## What this task involves:
Can you copy all of the data below word for word, keeping every line and its order unchanged?

## Available records:
=== Section Start ===
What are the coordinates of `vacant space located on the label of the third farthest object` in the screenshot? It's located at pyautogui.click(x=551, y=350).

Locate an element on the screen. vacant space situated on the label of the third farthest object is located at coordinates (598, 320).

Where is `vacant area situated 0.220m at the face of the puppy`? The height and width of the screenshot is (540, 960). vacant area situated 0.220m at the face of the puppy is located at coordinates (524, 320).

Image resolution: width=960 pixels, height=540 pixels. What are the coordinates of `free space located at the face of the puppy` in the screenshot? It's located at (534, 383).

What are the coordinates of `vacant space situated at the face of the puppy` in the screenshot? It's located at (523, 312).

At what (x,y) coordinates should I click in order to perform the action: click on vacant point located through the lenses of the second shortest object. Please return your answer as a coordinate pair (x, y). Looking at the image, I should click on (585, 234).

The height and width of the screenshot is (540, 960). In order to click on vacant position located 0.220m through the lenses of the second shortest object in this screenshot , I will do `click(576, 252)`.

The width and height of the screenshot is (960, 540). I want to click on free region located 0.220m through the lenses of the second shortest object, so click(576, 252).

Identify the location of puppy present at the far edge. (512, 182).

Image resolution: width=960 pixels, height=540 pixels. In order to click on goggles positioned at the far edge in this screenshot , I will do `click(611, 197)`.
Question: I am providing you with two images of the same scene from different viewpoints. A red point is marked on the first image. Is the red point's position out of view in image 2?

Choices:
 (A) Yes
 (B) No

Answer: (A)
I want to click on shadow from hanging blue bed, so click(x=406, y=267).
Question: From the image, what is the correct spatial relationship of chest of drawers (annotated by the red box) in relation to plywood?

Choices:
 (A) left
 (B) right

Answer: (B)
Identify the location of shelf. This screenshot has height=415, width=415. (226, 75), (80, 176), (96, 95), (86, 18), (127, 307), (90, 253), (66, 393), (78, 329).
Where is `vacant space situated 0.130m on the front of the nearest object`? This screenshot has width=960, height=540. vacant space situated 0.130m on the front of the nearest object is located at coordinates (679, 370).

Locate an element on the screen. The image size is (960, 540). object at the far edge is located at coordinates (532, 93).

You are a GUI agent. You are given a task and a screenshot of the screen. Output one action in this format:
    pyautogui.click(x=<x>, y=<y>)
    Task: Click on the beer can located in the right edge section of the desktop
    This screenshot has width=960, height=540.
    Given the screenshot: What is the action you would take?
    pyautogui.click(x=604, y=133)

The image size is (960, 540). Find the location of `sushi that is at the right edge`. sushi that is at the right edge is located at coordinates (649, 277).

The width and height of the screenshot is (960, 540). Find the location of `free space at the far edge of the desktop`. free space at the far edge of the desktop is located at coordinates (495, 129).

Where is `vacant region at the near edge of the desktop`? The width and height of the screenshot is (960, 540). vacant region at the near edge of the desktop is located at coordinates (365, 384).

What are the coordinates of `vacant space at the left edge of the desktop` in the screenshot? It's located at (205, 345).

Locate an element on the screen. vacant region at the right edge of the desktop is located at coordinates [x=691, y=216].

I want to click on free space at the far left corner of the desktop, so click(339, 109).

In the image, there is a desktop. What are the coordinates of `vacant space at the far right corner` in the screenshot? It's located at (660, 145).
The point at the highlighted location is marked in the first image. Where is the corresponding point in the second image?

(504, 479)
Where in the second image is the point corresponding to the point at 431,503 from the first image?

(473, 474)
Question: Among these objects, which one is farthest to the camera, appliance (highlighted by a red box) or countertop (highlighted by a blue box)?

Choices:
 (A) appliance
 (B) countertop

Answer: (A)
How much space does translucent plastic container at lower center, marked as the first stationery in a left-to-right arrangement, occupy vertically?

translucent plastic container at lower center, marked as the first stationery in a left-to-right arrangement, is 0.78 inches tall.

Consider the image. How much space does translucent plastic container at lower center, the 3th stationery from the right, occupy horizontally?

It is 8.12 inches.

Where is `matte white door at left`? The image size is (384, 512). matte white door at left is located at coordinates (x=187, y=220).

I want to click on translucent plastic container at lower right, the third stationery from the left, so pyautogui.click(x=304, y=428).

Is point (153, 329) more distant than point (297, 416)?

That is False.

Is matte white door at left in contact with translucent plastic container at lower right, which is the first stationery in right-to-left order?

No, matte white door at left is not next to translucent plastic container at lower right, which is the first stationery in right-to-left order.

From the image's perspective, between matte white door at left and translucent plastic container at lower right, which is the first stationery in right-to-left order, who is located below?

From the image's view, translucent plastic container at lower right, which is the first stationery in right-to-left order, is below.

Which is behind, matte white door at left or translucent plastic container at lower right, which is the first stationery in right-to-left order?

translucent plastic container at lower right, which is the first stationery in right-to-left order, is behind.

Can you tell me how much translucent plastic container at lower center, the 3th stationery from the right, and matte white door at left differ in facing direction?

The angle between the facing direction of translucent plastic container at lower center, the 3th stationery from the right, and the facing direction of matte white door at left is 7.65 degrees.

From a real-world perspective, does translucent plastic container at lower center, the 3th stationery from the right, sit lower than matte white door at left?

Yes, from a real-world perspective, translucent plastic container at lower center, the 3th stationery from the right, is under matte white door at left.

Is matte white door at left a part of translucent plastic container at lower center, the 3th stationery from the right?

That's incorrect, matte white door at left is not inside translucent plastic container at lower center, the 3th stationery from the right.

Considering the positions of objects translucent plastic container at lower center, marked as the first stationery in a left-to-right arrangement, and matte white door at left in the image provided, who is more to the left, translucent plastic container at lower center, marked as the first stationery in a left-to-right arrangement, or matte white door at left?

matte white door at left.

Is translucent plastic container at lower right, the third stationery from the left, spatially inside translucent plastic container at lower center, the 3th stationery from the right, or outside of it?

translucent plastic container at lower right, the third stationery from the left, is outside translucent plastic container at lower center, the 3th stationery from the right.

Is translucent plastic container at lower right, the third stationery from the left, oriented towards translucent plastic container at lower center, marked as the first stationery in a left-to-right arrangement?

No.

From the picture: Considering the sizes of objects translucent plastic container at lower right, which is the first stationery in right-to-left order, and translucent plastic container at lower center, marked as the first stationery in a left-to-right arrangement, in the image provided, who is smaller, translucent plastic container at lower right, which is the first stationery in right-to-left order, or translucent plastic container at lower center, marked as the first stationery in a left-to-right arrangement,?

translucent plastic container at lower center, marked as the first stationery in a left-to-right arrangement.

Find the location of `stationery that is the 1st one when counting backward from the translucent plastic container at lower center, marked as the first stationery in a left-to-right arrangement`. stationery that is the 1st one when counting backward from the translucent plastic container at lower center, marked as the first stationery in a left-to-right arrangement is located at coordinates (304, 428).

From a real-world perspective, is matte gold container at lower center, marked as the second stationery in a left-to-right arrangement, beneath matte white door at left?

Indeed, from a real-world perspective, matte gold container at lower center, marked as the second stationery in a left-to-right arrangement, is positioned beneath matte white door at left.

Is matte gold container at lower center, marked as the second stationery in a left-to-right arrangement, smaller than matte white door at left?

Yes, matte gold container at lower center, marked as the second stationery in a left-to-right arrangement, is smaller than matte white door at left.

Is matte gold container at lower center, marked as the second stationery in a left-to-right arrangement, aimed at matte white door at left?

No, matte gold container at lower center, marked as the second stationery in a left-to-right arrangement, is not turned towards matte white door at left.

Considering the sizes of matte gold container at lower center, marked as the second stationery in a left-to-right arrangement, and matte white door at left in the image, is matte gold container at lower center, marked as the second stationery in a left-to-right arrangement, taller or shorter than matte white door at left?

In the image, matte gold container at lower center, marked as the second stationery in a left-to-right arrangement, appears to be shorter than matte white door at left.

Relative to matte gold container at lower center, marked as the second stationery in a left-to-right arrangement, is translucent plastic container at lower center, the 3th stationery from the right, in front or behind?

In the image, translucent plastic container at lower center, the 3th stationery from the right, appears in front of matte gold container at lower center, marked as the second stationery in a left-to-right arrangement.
=== Section End ===
## Finished task:
What are the coordinates of `vacant space located on the label of the third farthest object` in the screenshot? It's located at pyautogui.click(x=551, y=350).

Locate an element on the screen. vacant space situated on the label of the third farthest object is located at coordinates (598, 320).

Where is `vacant area situated 0.220m at the face of the puppy`? The height and width of the screenshot is (540, 960). vacant area situated 0.220m at the face of the puppy is located at coordinates (524, 320).

Image resolution: width=960 pixels, height=540 pixels. What are the coordinates of `free space located at the face of the puppy` in the screenshot? It's located at (534, 383).

What are the coordinates of `vacant space situated at the face of the puppy` in the screenshot? It's located at (523, 312).

At what (x,y) coordinates should I click in order to perform the action: click on vacant point located through the lenses of the second shortest object. Please return your answer as a coordinate pair (x, y). Looking at the image, I should click on (585, 234).

The height and width of the screenshot is (540, 960). In order to click on vacant position located 0.220m through the lenses of the second shortest object in this screenshot , I will do `click(576, 252)`.

The width and height of the screenshot is (960, 540). I want to click on free region located 0.220m through the lenses of the second shortest object, so click(576, 252).

Identify the location of puppy present at the far edge. (512, 182).

Image resolution: width=960 pixels, height=540 pixels. In order to click on goggles positioned at the far edge in this screenshot , I will do `click(611, 197)`.
Question: I am providing you with two images of the same scene from different viewpoints. A red point is marked on the first image. Is the red point's position out of view in image 2?

Choices:
 (A) Yes
 (B) No

Answer: (A)
I want to click on shadow from hanging blue bed, so click(x=406, y=267).
Question: From the image, what is the correct spatial relationship of chest of drawers (annotated by the red box) in relation to plywood?

Choices:
 (A) left
 (B) right

Answer: (B)
Identify the location of shelf. This screenshot has height=415, width=415. (226, 75), (80, 176), (96, 95), (86, 18), (127, 307), (90, 253), (66, 393), (78, 329).
Where is `vacant space situated 0.130m on the front of the nearest object`? This screenshot has width=960, height=540. vacant space situated 0.130m on the front of the nearest object is located at coordinates (679, 370).

Locate an element on the screen. The image size is (960, 540). object at the far edge is located at coordinates (532, 93).

You are a GUI agent. You are given a task and a screenshot of the screen. Output one action in this format:
    pyautogui.click(x=<x>, y=<y>)
    Task: Click on the beer can located in the right edge section of the desktop
    This screenshot has width=960, height=540.
    Given the screenshot: What is the action you would take?
    pyautogui.click(x=604, y=133)

The image size is (960, 540). Find the location of `sushi that is at the right edge`. sushi that is at the right edge is located at coordinates (649, 277).

The width and height of the screenshot is (960, 540). Find the location of `free space at the far edge of the desktop`. free space at the far edge of the desktop is located at coordinates (495, 129).

Where is `vacant region at the near edge of the desktop`? The width and height of the screenshot is (960, 540). vacant region at the near edge of the desktop is located at coordinates (365, 384).

What are the coordinates of `vacant space at the left edge of the desktop` in the screenshot? It's located at (205, 345).

Locate an element on the screen. vacant region at the right edge of the desktop is located at coordinates [x=691, y=216].

I want to click on free space at the far left corner of the desktop, so click(339, 109).

In the image, there is a desktop. What are the coordinates of `vacant space at the far right corner` in the screenshot? It's located at (660, 145).
The point at the highlighted location is marked in the first image. Where is the corresponding point in the second image?

(504, 479)
Where in the second image is the point corresponding to the point at 431,503 from the first image?

(473, 474)
Question: Among these objects, which one is farthest to the camera, appliance (highlighted by a red box) or countertop (highlighted by a blue box)?

Choices:
 (A) appliance
 (B) countertop

Answer: (A)
How much space does translucent plastic container at lower center, marked as the first stationery in a left-to-right arrangement, occupy vertically?

translucent plastic container at lower center, marked as the first stationery in a left-to-right arrangement, is 0.78 inches tall.

Consider the image. How much space does translucent plastic container at lower center, the 3th stationery from the right, occupy horizontally?

It is 8.12 inches.

Where is `matte white door at left`? The image size is (384, 512). matte white door at left is located at coordinates (x=187, y=220).

I want to click on translucent plastic container at lower right, the third stationery from the left, so pyautogui.click(x=304, y=428).

Is point (153, 329) more distant than point (297, 416)?

That is False.

Is matte white door at left in contact with translucent plastic container at lower right, which is the first stationery in right-to-left order?

No, matte white door at left is not next to translucent plastic container at lower right, which is the first stationery in right-to-left order.

From the image's perspective, between matte white door at left and translucent plastic container at lower right, which is the first stationery in right-to-left order, who is located below?

From the image's view, translucent plastic container at lower right, which is the first stationery in right-to-left order, is below.

Which is behind, matte white door at left or translucent plastic container at lower right, which is the first stationery in right-to-left order?

translucent plastic container at lower right, which is the first stationery in right-to-left order, is behind.

Can you tell me how much translucent plastic container at lower center, the 3th stationery from the right, and matte white door at left differ in facing direction?

The angle between the facing direction of translucent plastic container at lower center, the 3th stationery from the right, and the facing direction of matte white door at left is 7.65 degrees.

From a real-world perspective, does translucent plastic container at lower center, the 3th stationery from the right, sit lower than matte white door at left?

Yes, from a real-world perspective, translucent plastic container at lower center, the 3th stationery from the right, is under matte white door at left.

Is matte white door at left a part of translucent plastic container at lower center, the 3th stationery from the right?

That's incorrect, matte white door at left is not inside translucent plastic container at lower center, the 3th stationery from the right.

Considering the positions of objects translucent plastic container at lower center, marked as the first stationery in a left-to-right arrangement, and matte white door at left in the image provided, who is more to the left, translucent plastic container at lower center, marked as the first stationery in a left-to-right arrangement, or matte white door at left?

matte white door at left.

Is translucent plastic container at lower right, the third stationery from the left, spatially inside translucent plastic container at lower center, the 3th stationery from the right, or outside of it?

translucent plastic container at lower right, the third stationery from the left, is outside translucent plastic container at lower center, the 3th stationery from the right.

Is translucent plastic container at lower right, the third stationery from the left, oriented towards translucent plastic container at lower center, marked as the first stationery in a left-to-right arrangement?

No.

From the picture: Considering the sizes of objects translucent plastic container at lower right, which is the first stationery in right-to-left order, and translucent plastic container at lower center, marked as the first stationery in a left-to-right arrangement, in the image provided, who is smaller, translucent plastic container at lower right, which is the first stationery in right-to-left order, or translucent plastic container at lower center, marked as the first stationery in a left-to-right arrangement,?

translucent plastic container at lower center, marked as the first stationery in a left-to-right arrangement.

Find the location of `stationery that is the 1st one when counting backward from the translucent plastic container at lower center, marked as the first stationery in a left-to-right arrangement`. stationery that is the 1st one when counting backward from the translucent plastic container at lower center, marked as the first stationery in a left-to-right arrangement is located at coordinates (304, 428).

From a real-world perspective, is matte gold container at lower center, marked as the second stationery in a left-to-right arrangement, beneath matte white door at left?

Indeed, from a real-world perspective, matte gold container at lower center, marked as the second stationery in a left-to-right arrangement, is positioned beneath matte white door at left.

Is matte gold container at lower center, marked as the second stationery in a left-to-right arrangement, smaller than matte white door at left?

Yes, matte gold container at lower center, marked as the second stationery in a left-to-right arrangement, is smaller than matte white door at left.

Is matte gold container at lower center, marked as the second stationery in a left-to-right arrangement, aimed at matte white door at left?

No, matte gold container at lower center, marked as the second stationery in a left-to-right arrangement, is not turned towards matte white door at left.

Considering the sizes of matte gold container at lower center, marked as the second stationery in a left-to-right arrangement, and matte white door at left in the image, is matte gold container at lower center, marked as the second stationery in a left-to-right arrangement, taller or shorter than matte white door at left?

In the image, matte gold container at lower center, marked as the second stationery in a left-to-right arrangement, appears to be shorter than matte white door at left.

Relative to matte gold container at lower center, marked as the second stationery in a left-to-right arrangement, is translucent plastic container at lower center, the 3th stationery from the right, in front or behind?

In the image, translucent plastic container at lower center, the 3th stationery from the right, appears in front of matte gold container at lower center, marked as the second stationery in a left-to-right arrangement.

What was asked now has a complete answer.